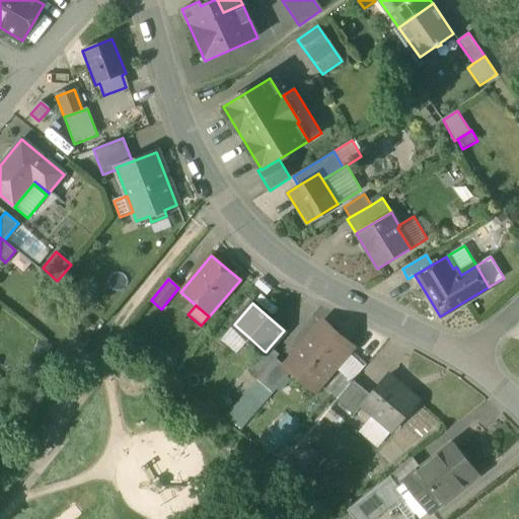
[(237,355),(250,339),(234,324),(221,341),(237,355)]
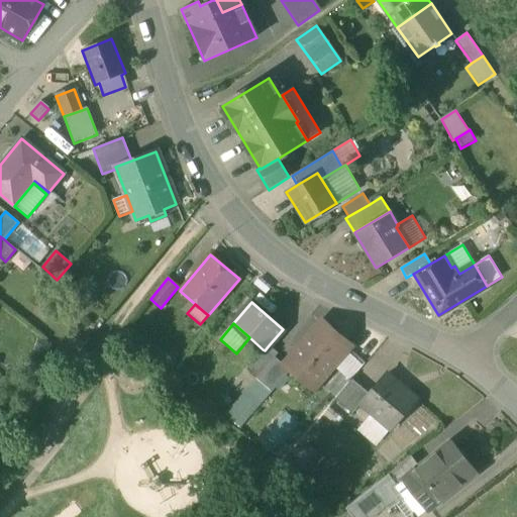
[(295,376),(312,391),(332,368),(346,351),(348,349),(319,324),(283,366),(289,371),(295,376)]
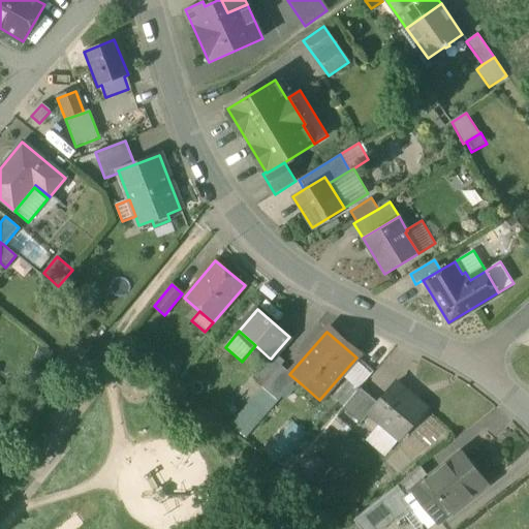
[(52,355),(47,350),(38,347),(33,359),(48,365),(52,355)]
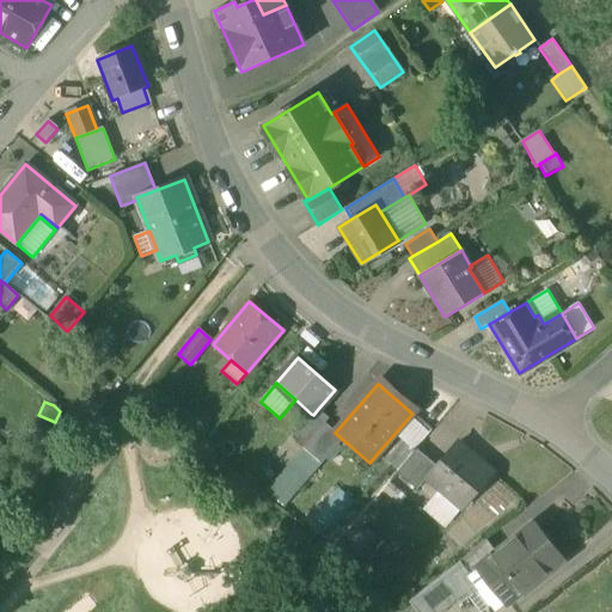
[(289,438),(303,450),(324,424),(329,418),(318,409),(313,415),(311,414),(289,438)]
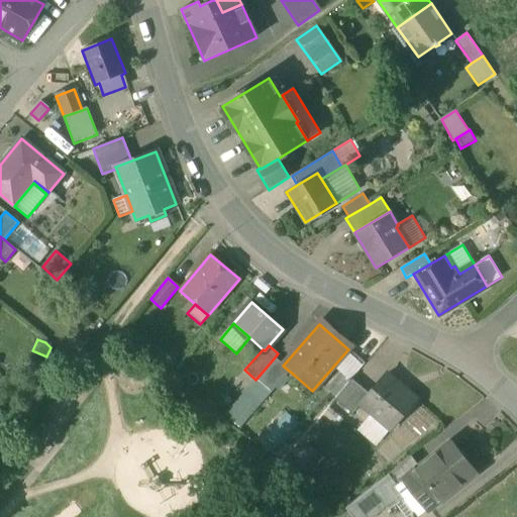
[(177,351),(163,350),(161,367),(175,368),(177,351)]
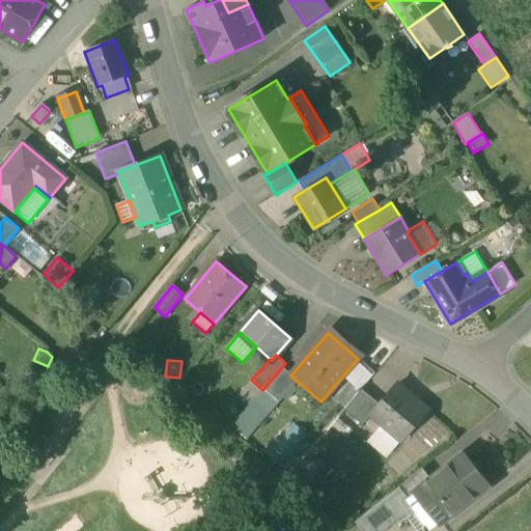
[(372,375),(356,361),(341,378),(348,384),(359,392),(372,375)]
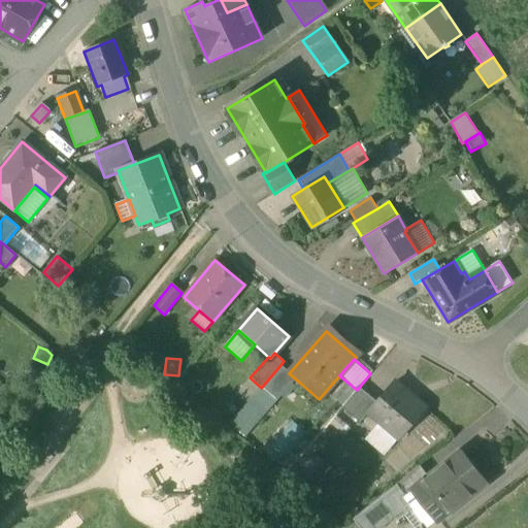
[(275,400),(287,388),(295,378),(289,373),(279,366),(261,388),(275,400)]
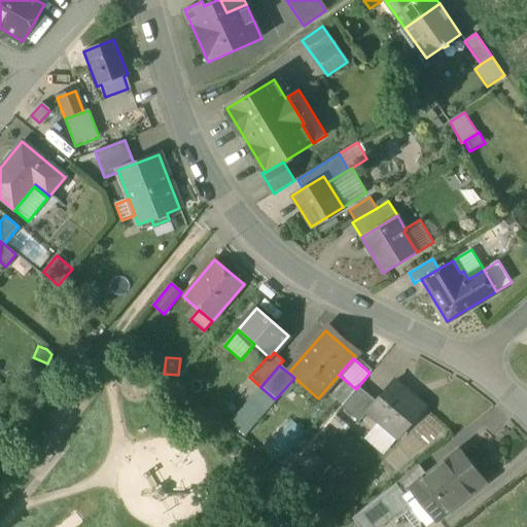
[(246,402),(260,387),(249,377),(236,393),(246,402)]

[Activity]
Would you give the entries above again verbatim, omitting the images they contain?

[Written solution]
[(237,355),(250,339),(234,324),(221,341),(237,355)]
[(295,376),(312,391),(332,368),(346,351),(348,349),(319,324),(283,366),(289,371),(295,376)]
[(52,355),(47,350),(38,347),(33,359),(48,365),(52,355)]
[(289,438),(303,450),(324,424),(329,418),(318,409),(313,415),(311,414),(289,438)]
[(177,351),(163,350),(161,367),(175,368),(177,351)]
[(372,375),(356,361),(341,378),(348,384),(359,392),(372,375)]
[(275,400),(287,388),(295,378),(289,373),(279,366),(261,388),(275,400)]
[(246,402),(260,387),(249,377),(236,393),(246,402)]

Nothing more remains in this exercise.